- TRY IT: Once you find the line with "blue line: rotated" in the entries below, return exactly every line from it through the line with "blue arrow: rotated 27 degrees clockwise".

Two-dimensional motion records
Content starts

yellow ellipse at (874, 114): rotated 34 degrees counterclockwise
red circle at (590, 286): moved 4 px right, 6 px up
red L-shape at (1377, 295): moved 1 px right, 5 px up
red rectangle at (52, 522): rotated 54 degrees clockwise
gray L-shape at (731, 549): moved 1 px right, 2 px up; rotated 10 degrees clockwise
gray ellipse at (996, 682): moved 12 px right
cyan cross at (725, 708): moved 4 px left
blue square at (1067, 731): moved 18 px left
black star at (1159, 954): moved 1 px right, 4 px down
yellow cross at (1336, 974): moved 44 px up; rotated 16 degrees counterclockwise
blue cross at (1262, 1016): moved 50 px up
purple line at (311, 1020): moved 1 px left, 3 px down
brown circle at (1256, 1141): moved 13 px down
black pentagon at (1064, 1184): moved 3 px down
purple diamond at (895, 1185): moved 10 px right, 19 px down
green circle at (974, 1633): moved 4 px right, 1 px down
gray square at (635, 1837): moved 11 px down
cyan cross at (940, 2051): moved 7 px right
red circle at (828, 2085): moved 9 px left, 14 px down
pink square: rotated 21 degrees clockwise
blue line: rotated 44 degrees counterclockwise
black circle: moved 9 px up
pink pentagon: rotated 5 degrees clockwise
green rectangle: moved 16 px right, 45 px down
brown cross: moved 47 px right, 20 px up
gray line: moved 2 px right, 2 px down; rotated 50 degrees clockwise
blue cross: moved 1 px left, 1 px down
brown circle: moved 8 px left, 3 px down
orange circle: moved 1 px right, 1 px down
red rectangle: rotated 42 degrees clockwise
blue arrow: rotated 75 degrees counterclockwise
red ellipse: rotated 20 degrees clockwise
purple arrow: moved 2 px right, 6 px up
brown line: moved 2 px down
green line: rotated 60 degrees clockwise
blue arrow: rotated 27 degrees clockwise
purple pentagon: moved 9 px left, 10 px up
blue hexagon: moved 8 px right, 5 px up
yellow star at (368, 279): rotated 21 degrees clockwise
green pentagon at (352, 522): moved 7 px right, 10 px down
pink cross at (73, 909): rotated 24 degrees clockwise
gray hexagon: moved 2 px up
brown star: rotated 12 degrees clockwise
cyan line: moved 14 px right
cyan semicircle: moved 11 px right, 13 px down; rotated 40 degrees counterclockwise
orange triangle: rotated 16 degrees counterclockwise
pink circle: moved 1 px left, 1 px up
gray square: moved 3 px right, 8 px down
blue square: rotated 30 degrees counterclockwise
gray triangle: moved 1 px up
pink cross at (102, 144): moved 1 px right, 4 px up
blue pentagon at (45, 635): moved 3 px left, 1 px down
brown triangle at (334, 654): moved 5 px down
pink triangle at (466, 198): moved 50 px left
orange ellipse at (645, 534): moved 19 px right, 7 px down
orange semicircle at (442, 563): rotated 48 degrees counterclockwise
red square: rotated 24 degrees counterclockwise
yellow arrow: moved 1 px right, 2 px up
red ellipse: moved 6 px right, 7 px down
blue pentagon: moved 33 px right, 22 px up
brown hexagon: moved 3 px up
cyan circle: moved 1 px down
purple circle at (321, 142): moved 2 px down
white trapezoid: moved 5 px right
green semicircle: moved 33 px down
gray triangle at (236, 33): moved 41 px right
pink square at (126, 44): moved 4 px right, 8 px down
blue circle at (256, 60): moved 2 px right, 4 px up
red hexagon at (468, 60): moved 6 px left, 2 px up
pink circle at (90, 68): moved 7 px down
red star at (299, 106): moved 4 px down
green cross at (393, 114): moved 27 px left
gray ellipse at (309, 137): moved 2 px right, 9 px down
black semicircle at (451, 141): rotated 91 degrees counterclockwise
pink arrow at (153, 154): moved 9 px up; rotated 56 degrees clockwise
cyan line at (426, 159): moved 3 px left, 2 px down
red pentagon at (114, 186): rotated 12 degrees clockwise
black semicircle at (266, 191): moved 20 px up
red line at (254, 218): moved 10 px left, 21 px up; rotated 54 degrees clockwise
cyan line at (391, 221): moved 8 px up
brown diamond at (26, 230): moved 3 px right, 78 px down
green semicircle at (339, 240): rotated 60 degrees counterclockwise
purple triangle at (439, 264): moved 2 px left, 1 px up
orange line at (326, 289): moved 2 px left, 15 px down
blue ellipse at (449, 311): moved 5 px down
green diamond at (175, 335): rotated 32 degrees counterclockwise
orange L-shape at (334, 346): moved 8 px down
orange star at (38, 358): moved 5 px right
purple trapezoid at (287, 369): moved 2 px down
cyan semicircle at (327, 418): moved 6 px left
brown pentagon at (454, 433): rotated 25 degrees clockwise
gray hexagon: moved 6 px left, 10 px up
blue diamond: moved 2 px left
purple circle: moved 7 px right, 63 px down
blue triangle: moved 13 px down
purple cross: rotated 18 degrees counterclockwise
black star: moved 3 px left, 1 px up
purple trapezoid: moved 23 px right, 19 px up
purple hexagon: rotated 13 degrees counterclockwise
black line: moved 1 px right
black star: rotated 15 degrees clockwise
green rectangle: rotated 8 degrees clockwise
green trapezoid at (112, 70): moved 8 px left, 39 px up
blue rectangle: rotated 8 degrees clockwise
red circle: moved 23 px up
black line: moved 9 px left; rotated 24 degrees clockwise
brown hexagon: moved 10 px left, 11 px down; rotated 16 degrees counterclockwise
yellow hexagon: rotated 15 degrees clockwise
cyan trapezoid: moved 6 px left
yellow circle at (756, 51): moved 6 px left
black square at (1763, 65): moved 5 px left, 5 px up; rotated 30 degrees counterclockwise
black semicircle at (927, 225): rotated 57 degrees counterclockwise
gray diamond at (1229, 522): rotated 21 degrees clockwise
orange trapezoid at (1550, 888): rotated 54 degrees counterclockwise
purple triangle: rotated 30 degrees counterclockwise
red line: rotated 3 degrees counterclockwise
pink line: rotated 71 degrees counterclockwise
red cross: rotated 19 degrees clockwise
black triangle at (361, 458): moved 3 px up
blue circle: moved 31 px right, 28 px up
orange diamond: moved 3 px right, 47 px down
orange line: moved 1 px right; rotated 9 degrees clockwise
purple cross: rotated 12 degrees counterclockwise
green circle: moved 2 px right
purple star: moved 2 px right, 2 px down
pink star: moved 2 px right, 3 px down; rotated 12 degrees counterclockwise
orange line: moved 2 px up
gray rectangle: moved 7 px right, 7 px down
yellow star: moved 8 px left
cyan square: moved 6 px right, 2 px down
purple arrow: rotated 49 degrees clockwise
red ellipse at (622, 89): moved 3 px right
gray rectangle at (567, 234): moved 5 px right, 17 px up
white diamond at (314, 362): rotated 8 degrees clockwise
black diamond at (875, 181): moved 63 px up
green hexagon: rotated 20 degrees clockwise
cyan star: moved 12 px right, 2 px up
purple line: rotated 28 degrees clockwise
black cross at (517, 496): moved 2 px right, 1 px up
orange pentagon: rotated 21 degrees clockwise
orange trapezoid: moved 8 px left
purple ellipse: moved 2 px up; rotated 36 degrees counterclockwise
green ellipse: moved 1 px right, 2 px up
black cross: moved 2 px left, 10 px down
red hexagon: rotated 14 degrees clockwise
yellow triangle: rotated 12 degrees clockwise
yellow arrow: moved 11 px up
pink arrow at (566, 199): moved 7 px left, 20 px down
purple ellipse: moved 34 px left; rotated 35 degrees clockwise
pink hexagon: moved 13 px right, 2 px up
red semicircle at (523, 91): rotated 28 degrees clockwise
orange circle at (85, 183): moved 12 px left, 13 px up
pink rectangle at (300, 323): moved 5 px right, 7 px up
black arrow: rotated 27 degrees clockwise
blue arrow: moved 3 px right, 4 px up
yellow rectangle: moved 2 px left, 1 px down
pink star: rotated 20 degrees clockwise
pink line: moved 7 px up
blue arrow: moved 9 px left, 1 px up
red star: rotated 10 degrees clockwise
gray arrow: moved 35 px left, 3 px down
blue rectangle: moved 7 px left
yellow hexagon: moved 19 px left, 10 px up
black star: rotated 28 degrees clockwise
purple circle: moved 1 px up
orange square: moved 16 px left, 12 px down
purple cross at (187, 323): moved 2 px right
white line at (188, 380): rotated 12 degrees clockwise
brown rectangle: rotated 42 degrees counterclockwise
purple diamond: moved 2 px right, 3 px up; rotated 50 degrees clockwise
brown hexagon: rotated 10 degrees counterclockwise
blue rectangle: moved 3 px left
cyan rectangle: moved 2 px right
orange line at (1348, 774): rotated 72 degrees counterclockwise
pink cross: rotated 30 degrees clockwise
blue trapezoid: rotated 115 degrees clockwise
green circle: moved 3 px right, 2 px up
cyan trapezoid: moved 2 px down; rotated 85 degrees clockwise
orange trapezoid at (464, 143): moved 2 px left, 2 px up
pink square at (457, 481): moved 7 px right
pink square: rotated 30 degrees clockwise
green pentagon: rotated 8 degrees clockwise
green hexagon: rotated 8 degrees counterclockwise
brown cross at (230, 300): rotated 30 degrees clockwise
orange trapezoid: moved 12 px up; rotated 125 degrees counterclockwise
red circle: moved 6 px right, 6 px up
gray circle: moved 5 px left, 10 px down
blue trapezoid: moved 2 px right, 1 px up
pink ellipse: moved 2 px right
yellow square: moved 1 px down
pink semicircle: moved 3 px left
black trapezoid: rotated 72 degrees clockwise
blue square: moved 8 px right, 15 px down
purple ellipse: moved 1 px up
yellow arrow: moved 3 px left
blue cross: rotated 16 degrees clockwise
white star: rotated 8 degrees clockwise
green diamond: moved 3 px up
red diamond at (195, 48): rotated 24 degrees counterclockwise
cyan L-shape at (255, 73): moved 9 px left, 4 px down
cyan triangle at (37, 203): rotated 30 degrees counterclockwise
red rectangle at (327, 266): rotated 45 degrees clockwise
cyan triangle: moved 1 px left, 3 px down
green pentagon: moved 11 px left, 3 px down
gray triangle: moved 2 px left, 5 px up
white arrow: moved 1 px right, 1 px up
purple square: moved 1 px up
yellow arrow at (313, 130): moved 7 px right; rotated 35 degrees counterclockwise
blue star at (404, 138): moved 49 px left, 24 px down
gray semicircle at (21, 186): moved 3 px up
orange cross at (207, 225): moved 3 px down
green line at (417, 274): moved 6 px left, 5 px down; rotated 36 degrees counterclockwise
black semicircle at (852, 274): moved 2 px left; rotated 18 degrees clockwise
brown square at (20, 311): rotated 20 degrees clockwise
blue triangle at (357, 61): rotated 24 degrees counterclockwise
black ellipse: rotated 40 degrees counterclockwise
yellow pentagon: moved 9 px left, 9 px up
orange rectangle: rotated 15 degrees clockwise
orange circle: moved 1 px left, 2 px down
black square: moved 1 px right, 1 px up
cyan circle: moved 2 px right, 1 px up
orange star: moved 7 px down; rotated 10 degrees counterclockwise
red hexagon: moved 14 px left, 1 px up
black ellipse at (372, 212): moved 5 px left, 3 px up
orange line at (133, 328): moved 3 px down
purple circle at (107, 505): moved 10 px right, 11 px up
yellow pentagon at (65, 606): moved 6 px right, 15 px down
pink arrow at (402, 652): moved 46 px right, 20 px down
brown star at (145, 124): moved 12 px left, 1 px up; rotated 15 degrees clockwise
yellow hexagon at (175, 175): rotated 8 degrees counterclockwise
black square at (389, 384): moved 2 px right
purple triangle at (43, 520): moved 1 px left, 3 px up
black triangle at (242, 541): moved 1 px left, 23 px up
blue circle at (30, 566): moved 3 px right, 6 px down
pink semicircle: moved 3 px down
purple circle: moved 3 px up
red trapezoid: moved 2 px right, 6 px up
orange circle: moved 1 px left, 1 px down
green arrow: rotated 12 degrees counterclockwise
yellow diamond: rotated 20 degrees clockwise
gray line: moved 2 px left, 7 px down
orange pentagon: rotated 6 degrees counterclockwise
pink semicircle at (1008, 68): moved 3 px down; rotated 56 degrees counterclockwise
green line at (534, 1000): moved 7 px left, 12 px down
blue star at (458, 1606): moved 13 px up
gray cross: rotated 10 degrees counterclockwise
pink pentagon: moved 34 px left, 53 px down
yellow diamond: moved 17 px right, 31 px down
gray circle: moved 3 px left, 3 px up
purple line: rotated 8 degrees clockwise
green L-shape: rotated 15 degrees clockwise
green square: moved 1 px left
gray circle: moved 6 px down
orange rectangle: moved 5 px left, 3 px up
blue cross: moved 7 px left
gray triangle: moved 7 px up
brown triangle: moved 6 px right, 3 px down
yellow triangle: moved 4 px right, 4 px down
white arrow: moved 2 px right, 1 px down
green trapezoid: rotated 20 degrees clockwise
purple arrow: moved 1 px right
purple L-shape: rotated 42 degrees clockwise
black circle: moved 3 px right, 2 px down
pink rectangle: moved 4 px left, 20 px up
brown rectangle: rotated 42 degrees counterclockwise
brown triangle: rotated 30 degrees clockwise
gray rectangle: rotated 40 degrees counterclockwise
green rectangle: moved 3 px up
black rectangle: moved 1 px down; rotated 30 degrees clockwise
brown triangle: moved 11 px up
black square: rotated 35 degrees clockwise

Content ends

- RESPONSE:
blue line: rotated 44 degrees counterclockwise
black circle: moved 9 px up
pink pentagon: rotated 5 degrees clockwise
green rectangle: moved 16 px right, 45 px down
brown cross: moved 47 px right, 20 px up
gray line: moved 2 px right, 2 px down; rotated 50 degrees clockwise
blue cross: moved 1 px left, 1 px down
brown circle: moved 8 px left, 3 px down
orange circle: moved 1 px right, 1 px down
red rectangle: rotated 42 degrees clockwise
blue arrow: rotated 75 degrees counterclockwise
red ellipse: rotated 20 degrees clockwise
purple arrow: moved 2 px right, 6 px up
brown line: moved 2 px down
green line: rotated 60 degrees clockwise
blue arrow: rotated 27 degrees clockwise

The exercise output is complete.